## What needs to be done
Locate each line in the records that contains the string "layout", and reproduce every such line in full. The match is case-sensitive.
## Begin
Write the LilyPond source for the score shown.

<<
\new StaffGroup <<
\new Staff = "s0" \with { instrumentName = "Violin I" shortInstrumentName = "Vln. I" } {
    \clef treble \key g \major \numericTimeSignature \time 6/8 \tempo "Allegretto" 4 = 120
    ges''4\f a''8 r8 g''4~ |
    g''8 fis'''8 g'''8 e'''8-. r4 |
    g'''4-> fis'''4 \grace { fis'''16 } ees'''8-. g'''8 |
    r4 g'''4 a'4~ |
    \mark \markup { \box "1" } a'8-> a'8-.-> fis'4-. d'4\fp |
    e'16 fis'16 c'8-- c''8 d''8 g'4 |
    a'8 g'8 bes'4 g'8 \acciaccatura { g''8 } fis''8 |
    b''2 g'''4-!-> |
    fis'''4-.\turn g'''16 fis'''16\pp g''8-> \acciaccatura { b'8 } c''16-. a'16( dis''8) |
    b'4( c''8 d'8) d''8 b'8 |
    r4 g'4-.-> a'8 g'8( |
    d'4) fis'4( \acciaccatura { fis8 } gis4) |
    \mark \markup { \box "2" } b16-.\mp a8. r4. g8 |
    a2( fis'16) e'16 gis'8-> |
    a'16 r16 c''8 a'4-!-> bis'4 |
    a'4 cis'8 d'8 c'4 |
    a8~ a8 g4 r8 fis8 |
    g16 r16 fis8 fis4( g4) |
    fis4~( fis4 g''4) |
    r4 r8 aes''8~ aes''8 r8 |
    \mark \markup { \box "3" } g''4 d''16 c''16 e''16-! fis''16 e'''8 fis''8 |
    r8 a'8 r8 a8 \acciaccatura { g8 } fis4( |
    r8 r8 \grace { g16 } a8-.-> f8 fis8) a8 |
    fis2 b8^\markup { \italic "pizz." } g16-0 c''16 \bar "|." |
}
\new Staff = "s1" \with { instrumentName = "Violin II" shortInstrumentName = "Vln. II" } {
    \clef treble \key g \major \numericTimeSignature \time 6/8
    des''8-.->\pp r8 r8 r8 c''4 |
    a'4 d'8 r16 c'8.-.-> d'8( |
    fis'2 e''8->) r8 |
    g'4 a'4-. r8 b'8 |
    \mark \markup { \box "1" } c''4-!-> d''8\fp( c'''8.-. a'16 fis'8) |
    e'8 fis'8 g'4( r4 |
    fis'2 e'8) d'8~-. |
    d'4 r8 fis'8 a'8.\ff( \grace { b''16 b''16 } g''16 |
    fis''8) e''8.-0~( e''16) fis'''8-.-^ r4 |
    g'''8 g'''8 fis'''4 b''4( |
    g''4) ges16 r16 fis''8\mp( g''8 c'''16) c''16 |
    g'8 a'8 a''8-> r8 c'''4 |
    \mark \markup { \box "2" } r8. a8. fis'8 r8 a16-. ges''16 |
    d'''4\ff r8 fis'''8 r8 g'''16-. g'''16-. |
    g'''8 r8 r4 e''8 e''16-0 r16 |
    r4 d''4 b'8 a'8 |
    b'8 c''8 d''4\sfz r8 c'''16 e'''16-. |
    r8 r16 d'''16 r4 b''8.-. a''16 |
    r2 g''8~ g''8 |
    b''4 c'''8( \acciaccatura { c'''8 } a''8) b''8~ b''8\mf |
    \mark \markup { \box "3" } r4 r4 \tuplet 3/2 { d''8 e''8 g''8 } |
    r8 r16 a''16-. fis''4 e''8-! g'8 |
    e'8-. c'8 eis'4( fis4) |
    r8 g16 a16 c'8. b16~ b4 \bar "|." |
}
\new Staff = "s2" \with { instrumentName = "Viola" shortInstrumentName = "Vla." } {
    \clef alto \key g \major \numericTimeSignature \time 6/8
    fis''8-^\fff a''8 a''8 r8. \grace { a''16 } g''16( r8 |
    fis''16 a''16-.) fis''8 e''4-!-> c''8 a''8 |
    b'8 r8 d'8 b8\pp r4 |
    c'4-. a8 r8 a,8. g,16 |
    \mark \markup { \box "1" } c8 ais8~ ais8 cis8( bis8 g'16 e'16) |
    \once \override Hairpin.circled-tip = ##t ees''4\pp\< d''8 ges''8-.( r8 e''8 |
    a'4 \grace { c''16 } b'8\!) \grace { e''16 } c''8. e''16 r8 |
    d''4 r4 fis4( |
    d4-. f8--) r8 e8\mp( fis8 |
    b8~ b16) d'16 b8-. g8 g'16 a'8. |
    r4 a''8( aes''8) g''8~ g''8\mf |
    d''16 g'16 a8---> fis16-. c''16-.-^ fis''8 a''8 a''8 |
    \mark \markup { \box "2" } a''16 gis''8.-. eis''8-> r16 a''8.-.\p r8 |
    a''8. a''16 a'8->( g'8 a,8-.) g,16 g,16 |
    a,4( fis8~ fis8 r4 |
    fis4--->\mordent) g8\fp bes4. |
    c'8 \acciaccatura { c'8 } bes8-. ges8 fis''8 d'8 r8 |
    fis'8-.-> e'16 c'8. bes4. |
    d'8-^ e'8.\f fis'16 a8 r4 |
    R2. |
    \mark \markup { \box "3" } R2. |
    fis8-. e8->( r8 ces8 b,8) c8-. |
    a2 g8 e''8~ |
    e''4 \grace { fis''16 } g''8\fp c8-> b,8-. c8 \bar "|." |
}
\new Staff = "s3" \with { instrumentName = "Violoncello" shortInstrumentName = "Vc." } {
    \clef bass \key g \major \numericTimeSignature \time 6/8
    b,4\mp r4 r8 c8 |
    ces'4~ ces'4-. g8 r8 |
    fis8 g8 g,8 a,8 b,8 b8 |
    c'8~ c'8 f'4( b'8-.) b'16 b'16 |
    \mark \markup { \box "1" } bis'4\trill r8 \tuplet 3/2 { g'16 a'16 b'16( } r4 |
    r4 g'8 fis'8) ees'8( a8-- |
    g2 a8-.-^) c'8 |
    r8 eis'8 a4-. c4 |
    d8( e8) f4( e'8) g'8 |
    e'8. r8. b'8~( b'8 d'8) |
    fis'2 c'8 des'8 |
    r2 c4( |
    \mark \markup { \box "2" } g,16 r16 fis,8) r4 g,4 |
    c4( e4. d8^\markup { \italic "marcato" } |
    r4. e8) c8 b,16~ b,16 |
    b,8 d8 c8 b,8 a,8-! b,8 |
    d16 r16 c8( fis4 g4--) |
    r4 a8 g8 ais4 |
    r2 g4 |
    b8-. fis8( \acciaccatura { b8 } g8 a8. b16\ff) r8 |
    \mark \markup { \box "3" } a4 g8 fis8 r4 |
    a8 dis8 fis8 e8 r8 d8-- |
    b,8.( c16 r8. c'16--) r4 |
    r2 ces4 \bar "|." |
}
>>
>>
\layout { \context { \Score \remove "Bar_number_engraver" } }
## End
## Begin
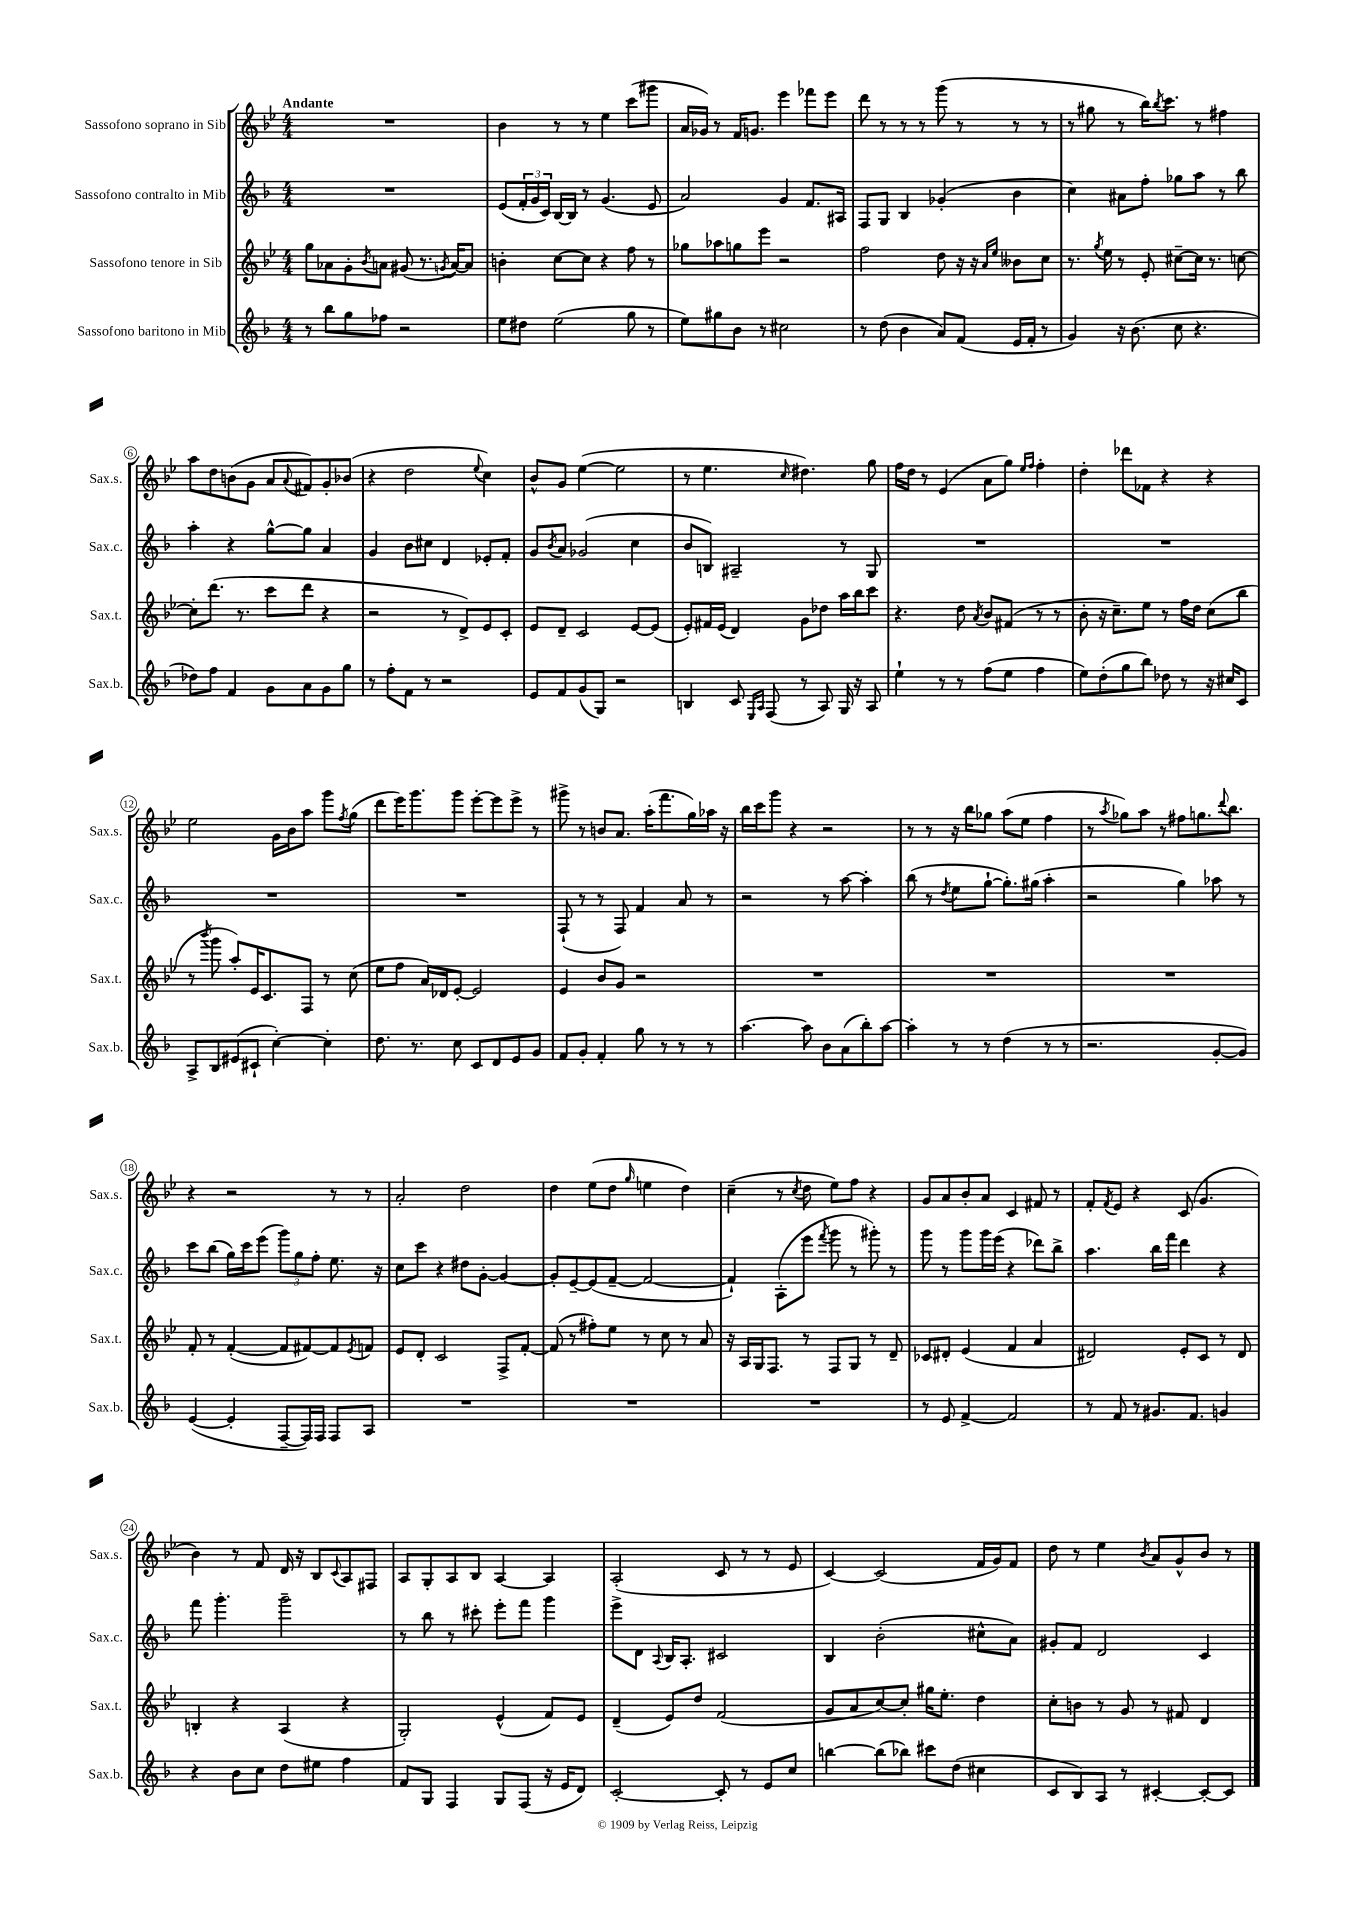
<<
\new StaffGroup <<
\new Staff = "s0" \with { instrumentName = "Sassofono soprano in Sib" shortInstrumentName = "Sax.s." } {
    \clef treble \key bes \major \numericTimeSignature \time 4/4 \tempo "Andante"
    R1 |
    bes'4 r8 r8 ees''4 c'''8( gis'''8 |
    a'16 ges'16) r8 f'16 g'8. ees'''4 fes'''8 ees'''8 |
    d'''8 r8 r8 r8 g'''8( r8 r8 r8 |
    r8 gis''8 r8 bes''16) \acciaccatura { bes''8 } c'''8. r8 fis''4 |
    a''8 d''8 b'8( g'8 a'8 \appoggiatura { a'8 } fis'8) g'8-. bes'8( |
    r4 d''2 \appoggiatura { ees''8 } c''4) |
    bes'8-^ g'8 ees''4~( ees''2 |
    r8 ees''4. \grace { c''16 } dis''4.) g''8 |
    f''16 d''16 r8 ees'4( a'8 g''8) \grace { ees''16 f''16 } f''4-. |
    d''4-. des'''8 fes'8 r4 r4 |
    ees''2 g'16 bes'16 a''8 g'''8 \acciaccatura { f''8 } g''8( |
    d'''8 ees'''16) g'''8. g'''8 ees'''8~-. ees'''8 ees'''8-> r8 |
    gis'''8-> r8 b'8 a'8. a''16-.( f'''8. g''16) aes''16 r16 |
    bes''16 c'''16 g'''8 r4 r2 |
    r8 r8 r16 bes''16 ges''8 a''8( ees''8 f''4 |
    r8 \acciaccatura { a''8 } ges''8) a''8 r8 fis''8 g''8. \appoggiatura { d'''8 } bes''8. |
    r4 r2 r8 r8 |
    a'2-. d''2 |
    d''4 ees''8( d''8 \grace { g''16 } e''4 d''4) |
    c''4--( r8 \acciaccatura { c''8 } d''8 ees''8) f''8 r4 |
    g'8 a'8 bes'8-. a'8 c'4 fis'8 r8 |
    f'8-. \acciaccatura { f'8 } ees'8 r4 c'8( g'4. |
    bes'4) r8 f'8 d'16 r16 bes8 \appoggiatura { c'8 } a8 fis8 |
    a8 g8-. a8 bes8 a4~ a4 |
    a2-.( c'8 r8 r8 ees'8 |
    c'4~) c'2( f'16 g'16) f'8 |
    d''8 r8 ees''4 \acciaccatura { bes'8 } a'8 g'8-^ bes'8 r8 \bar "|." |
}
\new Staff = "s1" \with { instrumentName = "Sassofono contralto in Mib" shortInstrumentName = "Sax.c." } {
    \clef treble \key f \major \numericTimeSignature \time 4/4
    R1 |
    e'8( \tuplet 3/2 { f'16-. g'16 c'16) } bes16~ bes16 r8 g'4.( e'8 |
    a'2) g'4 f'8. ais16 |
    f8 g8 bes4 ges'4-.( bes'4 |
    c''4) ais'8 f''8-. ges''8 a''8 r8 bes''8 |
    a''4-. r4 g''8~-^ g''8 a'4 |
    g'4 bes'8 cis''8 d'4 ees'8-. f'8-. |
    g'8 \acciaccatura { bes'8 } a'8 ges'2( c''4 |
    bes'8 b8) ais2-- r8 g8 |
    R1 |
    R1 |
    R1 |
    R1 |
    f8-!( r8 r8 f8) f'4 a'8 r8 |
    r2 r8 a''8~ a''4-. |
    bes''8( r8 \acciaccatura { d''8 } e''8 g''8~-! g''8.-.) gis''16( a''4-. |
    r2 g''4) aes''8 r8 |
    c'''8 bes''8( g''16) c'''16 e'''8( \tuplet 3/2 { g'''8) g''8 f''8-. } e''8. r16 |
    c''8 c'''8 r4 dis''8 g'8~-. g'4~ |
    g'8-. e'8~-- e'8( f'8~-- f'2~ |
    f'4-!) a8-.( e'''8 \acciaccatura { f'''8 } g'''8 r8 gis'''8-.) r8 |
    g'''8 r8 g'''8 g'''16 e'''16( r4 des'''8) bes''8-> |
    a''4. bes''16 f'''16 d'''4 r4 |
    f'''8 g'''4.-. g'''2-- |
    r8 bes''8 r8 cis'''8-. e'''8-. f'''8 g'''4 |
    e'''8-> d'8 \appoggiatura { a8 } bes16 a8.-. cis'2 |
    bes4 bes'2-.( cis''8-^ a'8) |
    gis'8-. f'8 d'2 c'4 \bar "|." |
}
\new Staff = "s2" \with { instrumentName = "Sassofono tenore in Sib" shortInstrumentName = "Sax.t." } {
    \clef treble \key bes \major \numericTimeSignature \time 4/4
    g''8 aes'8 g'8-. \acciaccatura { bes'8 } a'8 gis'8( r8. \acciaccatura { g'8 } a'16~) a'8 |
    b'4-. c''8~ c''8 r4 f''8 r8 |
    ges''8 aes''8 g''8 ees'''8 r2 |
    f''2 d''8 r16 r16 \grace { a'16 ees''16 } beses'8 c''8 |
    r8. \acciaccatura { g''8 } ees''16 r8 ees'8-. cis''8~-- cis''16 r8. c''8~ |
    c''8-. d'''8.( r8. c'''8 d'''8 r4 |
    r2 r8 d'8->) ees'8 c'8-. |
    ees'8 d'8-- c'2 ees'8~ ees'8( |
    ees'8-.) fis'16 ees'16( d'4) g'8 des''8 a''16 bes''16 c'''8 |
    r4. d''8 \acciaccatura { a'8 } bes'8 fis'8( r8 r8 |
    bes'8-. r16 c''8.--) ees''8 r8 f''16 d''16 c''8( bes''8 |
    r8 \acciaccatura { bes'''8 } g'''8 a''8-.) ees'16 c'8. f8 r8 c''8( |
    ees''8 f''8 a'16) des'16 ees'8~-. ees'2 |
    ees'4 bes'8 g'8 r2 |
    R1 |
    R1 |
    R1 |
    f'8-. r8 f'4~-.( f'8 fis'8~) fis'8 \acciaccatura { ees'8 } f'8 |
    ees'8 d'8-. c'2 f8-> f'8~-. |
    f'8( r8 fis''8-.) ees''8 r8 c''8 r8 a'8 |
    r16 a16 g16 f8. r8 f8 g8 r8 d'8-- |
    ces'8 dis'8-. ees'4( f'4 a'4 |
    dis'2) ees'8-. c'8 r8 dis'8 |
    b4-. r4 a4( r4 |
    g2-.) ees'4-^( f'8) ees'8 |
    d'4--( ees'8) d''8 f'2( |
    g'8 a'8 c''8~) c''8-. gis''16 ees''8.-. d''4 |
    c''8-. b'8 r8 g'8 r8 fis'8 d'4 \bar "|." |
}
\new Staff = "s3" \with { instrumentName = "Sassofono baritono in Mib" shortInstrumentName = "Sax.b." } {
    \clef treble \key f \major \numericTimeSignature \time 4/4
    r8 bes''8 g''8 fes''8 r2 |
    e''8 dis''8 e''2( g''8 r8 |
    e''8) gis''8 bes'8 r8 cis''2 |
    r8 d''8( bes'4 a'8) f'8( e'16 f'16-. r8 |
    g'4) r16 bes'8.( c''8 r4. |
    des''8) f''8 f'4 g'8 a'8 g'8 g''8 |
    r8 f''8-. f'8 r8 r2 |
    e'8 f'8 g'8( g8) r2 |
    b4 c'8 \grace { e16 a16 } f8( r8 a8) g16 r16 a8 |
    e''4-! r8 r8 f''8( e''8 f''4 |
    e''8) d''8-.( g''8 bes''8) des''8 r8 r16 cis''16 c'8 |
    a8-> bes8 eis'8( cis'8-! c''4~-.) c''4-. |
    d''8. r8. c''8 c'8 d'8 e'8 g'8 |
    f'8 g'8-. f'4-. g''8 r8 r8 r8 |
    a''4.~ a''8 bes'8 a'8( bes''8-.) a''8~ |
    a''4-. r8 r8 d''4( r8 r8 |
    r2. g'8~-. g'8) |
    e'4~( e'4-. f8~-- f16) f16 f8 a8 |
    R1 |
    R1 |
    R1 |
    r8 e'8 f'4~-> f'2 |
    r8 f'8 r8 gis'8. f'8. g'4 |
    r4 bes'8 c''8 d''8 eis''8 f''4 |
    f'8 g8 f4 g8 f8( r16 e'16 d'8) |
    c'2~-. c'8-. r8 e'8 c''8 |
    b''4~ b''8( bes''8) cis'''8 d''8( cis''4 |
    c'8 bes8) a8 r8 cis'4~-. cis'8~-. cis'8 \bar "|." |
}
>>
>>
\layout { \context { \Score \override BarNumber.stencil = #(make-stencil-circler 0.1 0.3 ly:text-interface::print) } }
## End
## Full response
\layout { \context { \Score \remove "Bar_number_engraver" } }
\layout { \context { \Score \override BarNumber.stencil = #(make-stencil-circler 0.1 0.3 ly:text-interface::print) } }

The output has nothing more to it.